• **INPUT DATA**
——————
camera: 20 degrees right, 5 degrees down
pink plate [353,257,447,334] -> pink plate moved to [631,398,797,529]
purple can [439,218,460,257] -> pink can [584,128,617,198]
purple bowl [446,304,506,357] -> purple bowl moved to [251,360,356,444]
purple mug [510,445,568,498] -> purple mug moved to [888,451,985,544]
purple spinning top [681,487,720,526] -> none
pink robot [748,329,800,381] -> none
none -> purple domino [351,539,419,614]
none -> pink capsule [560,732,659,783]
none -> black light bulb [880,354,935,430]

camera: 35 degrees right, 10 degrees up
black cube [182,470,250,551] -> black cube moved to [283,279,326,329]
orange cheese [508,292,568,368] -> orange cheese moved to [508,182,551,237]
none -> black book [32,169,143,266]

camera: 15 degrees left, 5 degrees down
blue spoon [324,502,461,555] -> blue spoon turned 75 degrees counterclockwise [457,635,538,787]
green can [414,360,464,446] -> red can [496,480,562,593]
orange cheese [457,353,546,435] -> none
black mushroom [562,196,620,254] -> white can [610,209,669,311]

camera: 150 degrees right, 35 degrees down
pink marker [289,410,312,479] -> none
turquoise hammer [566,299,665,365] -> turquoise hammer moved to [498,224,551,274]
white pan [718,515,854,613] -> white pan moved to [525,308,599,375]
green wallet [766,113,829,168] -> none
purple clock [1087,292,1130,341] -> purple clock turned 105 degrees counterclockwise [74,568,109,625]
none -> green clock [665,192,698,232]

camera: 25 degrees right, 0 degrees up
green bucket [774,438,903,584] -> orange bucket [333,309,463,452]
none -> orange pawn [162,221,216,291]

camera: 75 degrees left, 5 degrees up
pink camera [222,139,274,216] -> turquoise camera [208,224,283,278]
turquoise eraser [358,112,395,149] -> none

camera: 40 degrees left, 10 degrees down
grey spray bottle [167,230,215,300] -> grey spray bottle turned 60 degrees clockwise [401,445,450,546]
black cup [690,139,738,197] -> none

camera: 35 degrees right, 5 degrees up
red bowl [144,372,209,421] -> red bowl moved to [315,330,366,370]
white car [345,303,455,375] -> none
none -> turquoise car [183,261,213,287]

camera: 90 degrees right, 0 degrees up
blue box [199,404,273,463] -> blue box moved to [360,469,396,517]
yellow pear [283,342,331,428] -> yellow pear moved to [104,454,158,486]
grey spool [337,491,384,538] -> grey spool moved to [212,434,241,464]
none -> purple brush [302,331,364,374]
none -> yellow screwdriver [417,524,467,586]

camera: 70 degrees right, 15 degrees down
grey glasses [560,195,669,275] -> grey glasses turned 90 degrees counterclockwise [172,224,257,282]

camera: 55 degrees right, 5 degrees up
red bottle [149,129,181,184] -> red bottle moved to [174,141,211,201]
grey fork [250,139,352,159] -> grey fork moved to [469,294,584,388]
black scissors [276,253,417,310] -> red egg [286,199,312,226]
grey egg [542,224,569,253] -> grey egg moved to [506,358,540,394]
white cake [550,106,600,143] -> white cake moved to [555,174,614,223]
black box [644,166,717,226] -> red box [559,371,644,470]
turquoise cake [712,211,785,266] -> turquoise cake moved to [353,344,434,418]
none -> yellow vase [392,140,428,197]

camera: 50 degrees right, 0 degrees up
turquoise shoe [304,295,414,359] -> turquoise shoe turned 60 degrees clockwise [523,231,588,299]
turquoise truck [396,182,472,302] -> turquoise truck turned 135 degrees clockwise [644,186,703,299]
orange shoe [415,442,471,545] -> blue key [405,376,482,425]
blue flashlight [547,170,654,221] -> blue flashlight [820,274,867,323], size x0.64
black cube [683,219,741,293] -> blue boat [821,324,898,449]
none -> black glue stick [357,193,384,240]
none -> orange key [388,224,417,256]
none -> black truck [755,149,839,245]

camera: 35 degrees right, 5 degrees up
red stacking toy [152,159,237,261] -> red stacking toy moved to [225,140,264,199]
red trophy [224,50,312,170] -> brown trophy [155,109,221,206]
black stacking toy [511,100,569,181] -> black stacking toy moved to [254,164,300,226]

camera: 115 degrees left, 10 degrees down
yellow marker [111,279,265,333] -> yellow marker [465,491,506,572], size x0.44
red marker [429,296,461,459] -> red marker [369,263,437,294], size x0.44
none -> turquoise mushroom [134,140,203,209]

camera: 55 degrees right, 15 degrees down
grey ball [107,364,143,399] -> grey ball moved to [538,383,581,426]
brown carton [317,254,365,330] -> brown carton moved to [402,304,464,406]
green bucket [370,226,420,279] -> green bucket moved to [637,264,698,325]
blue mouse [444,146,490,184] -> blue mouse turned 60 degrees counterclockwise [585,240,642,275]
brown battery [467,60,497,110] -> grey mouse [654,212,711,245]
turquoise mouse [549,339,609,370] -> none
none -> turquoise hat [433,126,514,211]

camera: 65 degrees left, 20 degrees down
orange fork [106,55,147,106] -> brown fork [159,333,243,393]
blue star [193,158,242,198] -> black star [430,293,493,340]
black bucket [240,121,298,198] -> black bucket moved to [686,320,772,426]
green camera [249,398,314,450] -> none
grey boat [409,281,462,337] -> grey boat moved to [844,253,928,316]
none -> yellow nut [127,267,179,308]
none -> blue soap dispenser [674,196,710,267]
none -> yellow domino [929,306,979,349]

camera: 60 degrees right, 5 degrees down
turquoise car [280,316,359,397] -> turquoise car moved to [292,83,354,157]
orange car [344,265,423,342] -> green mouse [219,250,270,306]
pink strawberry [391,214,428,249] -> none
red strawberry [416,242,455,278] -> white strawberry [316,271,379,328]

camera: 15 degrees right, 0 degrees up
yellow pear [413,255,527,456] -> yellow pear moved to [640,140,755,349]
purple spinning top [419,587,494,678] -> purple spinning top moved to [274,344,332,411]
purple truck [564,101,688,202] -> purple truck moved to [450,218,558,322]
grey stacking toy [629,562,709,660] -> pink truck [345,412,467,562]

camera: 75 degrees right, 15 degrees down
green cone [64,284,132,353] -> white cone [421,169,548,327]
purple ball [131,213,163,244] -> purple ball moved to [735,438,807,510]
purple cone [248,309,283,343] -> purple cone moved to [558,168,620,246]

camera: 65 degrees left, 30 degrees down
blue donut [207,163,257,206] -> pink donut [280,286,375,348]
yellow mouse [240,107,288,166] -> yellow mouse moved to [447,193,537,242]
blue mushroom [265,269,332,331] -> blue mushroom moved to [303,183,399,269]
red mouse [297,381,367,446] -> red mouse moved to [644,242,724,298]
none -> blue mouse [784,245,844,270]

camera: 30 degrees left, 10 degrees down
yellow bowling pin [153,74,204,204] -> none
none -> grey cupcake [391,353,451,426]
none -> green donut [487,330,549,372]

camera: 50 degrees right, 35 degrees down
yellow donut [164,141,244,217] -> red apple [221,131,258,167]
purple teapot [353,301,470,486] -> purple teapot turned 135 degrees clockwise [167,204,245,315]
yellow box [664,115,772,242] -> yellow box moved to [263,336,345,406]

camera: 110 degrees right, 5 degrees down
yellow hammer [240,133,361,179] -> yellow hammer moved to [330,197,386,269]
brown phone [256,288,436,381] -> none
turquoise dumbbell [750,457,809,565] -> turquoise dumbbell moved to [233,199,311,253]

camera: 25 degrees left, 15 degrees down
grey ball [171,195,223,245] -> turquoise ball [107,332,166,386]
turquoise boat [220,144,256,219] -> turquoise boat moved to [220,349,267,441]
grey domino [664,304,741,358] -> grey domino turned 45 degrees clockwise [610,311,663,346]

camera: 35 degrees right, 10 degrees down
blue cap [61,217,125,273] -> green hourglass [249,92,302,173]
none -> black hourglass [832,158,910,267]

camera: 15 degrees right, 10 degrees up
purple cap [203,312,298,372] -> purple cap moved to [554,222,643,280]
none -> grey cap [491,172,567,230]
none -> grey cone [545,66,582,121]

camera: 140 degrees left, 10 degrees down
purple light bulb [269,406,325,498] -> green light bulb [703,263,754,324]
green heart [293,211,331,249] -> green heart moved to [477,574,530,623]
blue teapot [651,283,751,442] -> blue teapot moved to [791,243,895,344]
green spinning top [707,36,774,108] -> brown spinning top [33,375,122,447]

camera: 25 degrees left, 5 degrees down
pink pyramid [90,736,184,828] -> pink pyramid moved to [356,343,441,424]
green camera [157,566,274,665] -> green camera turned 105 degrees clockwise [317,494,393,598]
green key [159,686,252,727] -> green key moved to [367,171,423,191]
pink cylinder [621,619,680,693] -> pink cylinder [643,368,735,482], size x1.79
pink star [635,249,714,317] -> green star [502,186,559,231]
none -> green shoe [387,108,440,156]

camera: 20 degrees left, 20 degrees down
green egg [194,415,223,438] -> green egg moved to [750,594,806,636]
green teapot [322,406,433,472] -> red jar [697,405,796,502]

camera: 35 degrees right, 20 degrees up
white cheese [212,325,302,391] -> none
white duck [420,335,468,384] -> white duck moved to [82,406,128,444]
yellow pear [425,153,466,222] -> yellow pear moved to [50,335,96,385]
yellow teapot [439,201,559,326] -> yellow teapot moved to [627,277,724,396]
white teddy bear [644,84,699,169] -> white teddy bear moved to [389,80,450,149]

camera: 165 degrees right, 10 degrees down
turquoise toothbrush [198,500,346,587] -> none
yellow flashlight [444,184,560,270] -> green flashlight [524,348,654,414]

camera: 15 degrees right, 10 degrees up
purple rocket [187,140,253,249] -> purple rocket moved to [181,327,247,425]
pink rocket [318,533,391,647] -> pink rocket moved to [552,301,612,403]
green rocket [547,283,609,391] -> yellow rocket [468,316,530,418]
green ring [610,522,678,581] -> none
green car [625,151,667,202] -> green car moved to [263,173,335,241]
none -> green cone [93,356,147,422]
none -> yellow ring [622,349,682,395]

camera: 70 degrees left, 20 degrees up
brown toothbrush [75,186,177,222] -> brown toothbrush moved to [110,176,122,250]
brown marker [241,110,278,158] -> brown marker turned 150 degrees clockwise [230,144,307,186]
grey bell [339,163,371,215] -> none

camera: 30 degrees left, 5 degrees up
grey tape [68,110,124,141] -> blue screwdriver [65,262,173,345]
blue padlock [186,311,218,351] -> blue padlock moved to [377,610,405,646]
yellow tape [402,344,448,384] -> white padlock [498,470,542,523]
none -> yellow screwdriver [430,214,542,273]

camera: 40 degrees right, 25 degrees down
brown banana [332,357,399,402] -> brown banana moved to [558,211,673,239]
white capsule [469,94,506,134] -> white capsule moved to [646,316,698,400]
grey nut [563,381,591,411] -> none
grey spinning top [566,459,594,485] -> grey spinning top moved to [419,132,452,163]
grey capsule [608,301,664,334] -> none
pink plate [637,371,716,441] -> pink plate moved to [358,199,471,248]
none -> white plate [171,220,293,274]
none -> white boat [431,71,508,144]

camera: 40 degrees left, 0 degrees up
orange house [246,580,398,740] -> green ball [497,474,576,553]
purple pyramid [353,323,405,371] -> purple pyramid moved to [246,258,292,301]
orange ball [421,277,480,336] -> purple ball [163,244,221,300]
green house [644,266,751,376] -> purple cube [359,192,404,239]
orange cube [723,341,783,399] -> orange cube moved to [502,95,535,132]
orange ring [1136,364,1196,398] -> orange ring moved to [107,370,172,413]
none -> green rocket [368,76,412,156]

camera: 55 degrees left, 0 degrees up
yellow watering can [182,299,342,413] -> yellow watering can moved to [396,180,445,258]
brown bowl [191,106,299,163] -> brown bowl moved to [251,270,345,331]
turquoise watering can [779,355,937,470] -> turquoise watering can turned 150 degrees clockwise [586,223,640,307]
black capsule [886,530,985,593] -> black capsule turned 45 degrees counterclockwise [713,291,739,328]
——————
• **TASK BRIEF**
Beginning with the first line of the listing above, please write out every line exactly until you reach the line that contains "camera: 35 degrees right, 10 degrees up", and include that one too.

• **ANSWER TO THE EXERCISE**
camera: 20 degrees right, 5 degrees down
pink plate [353,257,447,334] -> pink plate moved to [631,398,797,529]
purple can [439,218,460,257] -> pink can [584,128,617,198]
purple bowl [446,304,506,357] -> purple bowl moved to [251,360,356,444]
purple mug [510,445,568,498] -> purple mug moved to [888,451,985,544]
purple spinning top [681,487,720,526] -> none
pink robot [748,329,800,381] -> none
none -> purple domino [351,539,419,614]
none -> pink capsule [560,732,659,783]
none -> black light bulb [880,354,935,430]

camera: 35 degrees right, 10 degrees up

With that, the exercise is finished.